* Work instruction
Each entry in the listing must be set down again word for word.

* Provided data
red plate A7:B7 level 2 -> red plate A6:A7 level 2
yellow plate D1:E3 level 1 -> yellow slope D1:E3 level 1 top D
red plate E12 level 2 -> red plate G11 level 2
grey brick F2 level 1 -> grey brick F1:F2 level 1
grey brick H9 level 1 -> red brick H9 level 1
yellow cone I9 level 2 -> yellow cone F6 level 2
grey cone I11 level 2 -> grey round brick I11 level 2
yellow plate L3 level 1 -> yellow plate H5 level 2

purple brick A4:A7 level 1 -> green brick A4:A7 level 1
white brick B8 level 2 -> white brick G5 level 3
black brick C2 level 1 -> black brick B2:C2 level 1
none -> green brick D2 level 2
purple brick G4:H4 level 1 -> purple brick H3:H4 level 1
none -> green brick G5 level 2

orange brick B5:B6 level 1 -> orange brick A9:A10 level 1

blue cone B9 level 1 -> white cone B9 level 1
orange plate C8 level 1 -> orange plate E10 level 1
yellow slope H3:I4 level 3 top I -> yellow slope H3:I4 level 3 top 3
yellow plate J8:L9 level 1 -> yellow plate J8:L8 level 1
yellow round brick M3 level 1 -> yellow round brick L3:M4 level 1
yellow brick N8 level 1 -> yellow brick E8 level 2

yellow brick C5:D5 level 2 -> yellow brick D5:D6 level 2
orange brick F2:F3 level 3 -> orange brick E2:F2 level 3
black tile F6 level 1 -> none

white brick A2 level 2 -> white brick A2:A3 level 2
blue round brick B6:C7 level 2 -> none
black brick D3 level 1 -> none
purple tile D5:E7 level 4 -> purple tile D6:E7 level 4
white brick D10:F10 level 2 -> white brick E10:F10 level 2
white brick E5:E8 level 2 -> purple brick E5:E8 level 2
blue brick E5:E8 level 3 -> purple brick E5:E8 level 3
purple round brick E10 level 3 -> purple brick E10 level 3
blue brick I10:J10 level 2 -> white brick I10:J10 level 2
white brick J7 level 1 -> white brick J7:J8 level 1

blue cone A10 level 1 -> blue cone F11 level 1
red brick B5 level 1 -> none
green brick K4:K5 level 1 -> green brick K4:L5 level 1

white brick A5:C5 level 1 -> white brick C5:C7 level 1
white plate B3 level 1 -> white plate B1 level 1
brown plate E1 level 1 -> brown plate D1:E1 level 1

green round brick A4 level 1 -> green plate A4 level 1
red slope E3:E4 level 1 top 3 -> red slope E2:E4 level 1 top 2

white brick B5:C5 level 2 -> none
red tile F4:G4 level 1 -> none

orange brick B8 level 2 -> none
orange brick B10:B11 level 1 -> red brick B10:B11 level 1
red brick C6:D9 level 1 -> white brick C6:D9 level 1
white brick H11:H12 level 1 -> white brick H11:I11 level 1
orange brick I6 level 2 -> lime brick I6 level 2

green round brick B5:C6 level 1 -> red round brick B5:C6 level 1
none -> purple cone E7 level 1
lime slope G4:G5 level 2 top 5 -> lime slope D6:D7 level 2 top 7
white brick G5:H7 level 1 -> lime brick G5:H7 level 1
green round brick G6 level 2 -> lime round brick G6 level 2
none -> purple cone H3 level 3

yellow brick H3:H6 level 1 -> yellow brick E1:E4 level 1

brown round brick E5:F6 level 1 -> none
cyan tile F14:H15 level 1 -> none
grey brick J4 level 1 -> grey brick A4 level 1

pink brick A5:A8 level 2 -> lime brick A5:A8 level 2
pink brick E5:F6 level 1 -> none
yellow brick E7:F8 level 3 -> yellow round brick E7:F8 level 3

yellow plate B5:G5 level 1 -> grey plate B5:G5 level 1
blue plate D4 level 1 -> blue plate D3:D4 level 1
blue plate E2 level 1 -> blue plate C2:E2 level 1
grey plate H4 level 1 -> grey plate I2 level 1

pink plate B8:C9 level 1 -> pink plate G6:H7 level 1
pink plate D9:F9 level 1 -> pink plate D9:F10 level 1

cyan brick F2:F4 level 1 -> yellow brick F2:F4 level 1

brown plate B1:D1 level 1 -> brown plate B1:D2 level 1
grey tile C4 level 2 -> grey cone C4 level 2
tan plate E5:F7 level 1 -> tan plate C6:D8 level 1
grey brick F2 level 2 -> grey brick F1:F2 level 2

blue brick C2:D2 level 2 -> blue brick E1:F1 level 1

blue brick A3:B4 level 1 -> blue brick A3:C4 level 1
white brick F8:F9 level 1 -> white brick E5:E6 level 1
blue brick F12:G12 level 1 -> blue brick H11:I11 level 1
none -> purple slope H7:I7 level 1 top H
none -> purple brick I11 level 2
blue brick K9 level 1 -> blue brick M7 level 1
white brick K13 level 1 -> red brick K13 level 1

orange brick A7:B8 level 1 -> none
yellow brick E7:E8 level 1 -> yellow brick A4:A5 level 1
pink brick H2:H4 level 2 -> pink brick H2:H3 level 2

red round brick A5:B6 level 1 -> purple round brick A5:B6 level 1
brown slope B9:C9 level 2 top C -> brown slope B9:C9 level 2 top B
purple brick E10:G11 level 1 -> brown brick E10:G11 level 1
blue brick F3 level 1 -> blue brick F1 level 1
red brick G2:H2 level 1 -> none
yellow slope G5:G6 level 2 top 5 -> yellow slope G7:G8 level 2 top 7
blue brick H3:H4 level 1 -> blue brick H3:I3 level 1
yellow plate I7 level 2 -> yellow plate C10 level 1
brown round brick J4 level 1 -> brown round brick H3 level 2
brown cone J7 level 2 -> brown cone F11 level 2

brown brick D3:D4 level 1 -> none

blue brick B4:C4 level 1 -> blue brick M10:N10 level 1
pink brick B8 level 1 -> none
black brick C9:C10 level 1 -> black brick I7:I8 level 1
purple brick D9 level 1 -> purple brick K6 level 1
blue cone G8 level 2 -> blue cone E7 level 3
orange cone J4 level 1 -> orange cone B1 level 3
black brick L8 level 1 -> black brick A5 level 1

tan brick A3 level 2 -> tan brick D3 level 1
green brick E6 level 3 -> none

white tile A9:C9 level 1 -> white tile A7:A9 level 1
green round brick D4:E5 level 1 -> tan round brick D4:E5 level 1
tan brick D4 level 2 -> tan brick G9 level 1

* Solution for this exercise
red plate A7:B7 level 2 -> red plate A6:A7 level 2
yellow plate D1:E3 level 1 -> yellow slope D1:E3 level 1 top D
red plate E12 level 2 -> red plate G11 level 2
grey brick F2 level 1 -> grey brick F1:F2 level 1
grey brick H9 level 1 -> red brick H9 level 1
yellow cone I9 level 2 -> yellow cone F6 level 2
grey cone I11 level 2 -> grey round brick I11 level 2
yellow plate L3 level 1 -> yellow plate H5 level 2

purple brick A4:A7 level 1 -> green brick A4:A7 level 1
white brick B8 level 2 -> white brick G5 level 3
black brick C2 level 1 -> black brick B2:C2 level 1
none -> green brick D2 level 2
purple brick G4:H4 level 1 -> purple brick H3:H4 level 1
none -> green brick G5 level 2

orange brick B5:B6 level 1 -> orange brick A9:A10 level 1

blue cone B9 level 1 -> white cone B9 level 1
orange plate C8 level 1 -> orange plate E10 level 1
yellow slope H3:I4 level 3 top I -> yellow slope H3:I4 level 3 top 3
yellow plate J8:L9 level 1 -> yellow plate J8:L8 level 1
yellow round brick M3 level 1 -> yellow round brick L3:M4 level 1
yellow brick N8 level 1 -> yellow brick E8 level 2

yellow brick C5:D5 level 2 -> yellow brick D5:D6 level 2
orange brick F2:F3 level 3 -> orange brick E2:F2 level 3
black tile F6 level 1 -> none

white brick A2 level 2 -> white brick A2:A3 level 2
blue round brick B6:C7 level 2 -> none
black brick D3 level 1 -> none
purple tile D5:E7 level 4 -> purple tile D6:E7 level 4
white brick D10:F10 level 2 -> white brick E10:F10 level 2
white brick E5:E8 level 2 -> purple brick E5:E8 level 2
blue brick E5:E8 level 3 -> purple brick E5:E8 level 3
purple round brick E10 level 3 -> purple brick E10 level 3
blue brick I10:J10 level 2 -> white brick I10:J10 level 2
white brick J7 level 1 -> white brick J7:J8 level 1

blue cone A10 level 1 -> blue cone F11 level 1
red brick B5 level 1 -> none
green brick K4:K5 level 1 -> green brick K4:L5 level 1

white brick A5:C5 level 1 -> white brick C5:C7 level 1
white plate B3 level 1 -> white plate B1 level 1
brown plate E1 level 1 -> brown plate D1:E1 level 1

green round brick A4 level 1 -> green plate A4 level 1
red slope E3:E4 level 1 top 3 -> red slope E2:E4 level 1 top 2

white brick B5:C5 level 2 -> none
red tile F4:G4 level 1 -> none

orange brick B8 level 2 -> none
orange brick B10:B11 level 1 -> red brick B10:B11 level 1
red brick C6:D9 level 1 -> white brick C6:D9 level 1
white brick H11:H12 level 1 -> white brick H11:I11 level 1
orange brick I6 level 2 -> lime brick I6 level 2

green round brick B5:C6 level 1 -> red round brick B5:C6 level 1
none -> purple cone E7 level 1
lime slope G4:G5 level 2 top 5 -> lime slope D6:D7 level 2 top 7
white brick G5:H7 level 1 -> lime brick G5:H7 level 1
green round brick G6 level 2 -> lime round brick G6 level 2
none -> purple cone H3 level 3

yellow brick H3:H6 level 1 -> yellow brick E1:E4 level 1

brown round brick E5:F6 level 1 -> none
cyan tile F14:H15 level 1 -> none
grey brick J4 level 1 -> grey brick A4 level 1

pink brick A5:A8 level 2 -> lime brick A5:A8 level 2
pink brick E5:F6 level 1 -> none
yellow brick E7:F8 level 3 -> yellow round brick E7:F8 level 3

yellow plate B5:G5 level 1 -> grey plate B5:G5 level 1
blue plate D4 level 1 -> blue plate D3:D4 level 1
blue plate E2 level 1 -> blue plate C2:E2 level 1
grey plate H4 level 1 -> grey plate I2 level 1

pink plate B8:C9 level 1 -> pink plate G6:H7 level 1
pink plate D9:F9 level 1 -> pink plate D9:F10 level 1

cyan brick F2:F4 level 1 -> yellow brick F2:F4 level 1

brown plate B1:D1 level 1 -> brown plate B1:D2 level 1
grey tile C4 level 2 -> grey cone C4 level 2
tan plate E5:F7 level 1 -> tan plate C6:D8 level 1
grey brick F2 level 2 -> grey brick F1:F2 level 2

blue brick C2:D2 level 2 -> blue brick E1:F1 level 1

blue brick A3:B4 level 1 -> blue brick A3:C4 level 1
white brick F8:F9 level 1 -> white brick E5:E6 level 1
blue brick F12:G12 level 1 -> blue brick H11:I11 level 1
none -> purple slope H7:I7 level 1 top H
none -> purple brick I11 level 2
blue brick K9 level 1 -> blue brick M7 level 1
white brick K13 level 1 -> red brick K13 level 1

orange brick A7:B8 level 1 -> none
yellow brick E7:E8 level 1 -> yellow brick A4:A5 level 1
pink brick H2:H4 level 2 -> pink brick H2:H3 level 2

red round brick A5:B6 level 1 -> purple round brick A5:B6 level 1
brown slope B9:C9 level 2 top C -> brown slope B9:C9 level 2 top B
purple brick E10:G11 level 1 -> brown brick E10:G11 level 1
blue brick F3 level 1 -> blue brick F1 level 1
red brick G2:H2 level 1 -> none
yellow slope G5:G6 level 2 top 5 -> yellow slope G7:G8 level 2 top 7
blue brick H3:H4 level 1 -> blue brick H3:I3 level 1
yellow plate I7 level 2 -> yellow plate C10 level 1
brown round brick J4 level 1 -> brown round brick H3 level 2
brown cone J7 level 2 -> brown cone F11 level 2

brown brick D3:D4 level 1 -> none

blue brick B4:C4 level 1 -> blue brick M10:N10 level 1
pink brick B8 level 1 -> none
black brick C9:C10 level 1 -> black brick I7:I8 level 1
purple brick D9 level 1 -> purple brick K6 level 1
blue cone G8 level 2 -> blue cone E7 level 3
orange cone J4 level 1 -> orange cone B1 level 3
black brick L8 level 1 -> black brick A5 level 1

tan brick A3 level 2 -> tan brick D3 level 1
green brick E6 level 3 -> none

white tile A9:C9 level 1 -> white tile A7:A9 level 1
green round brick D4:E5 level 1 -> tan round brick D4:E5 level 1
tan brick D4 level 2 -> tan brick G9 level 1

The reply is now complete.